══ STORED DATA

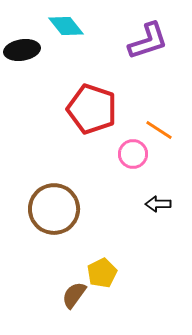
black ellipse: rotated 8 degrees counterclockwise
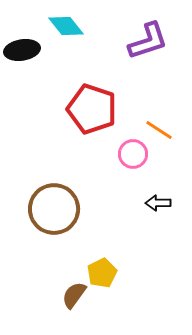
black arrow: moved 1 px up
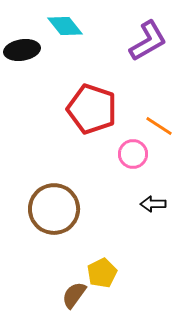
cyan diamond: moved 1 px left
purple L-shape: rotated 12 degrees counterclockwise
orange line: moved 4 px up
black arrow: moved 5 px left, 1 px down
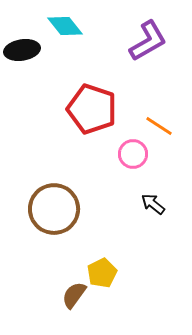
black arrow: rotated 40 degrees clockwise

════
══ STORED DATA

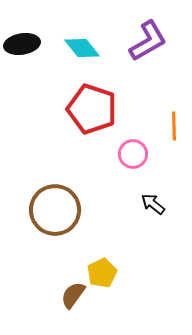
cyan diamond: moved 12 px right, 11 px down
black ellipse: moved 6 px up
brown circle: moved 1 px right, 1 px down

════
══ STORED DATA

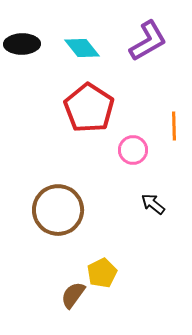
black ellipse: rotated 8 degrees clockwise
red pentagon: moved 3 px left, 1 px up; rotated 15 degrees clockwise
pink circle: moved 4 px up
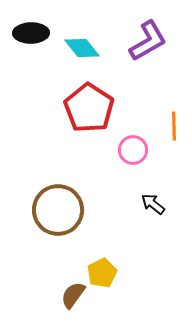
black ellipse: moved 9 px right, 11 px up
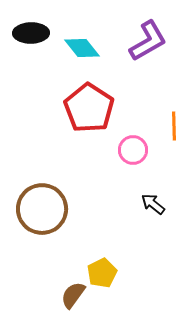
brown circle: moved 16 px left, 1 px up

════

Starting at the line containing "black ellipse: rotated 8 degrees counterclockwise" and ending at the line containing "black arrow: moved 5 px left, 1 px down" in the material above, convert those lines into a JSON list of strings, one string per line, with blank lines and pictures omitted.

◆ **ANSWER TO THIS PROBLEM**:
[
  "black ellipse: rotated 8 degrees counterclockwise",
  "black arrow: moved 1 px up",
  "cyan diamond: moved 1 px left",
  "purple L-shape: rotated 12 degrees counterclockwise",
  "orange line: moved 4 px up",
  "black arrow: moved 5 px left, 1 px down"
]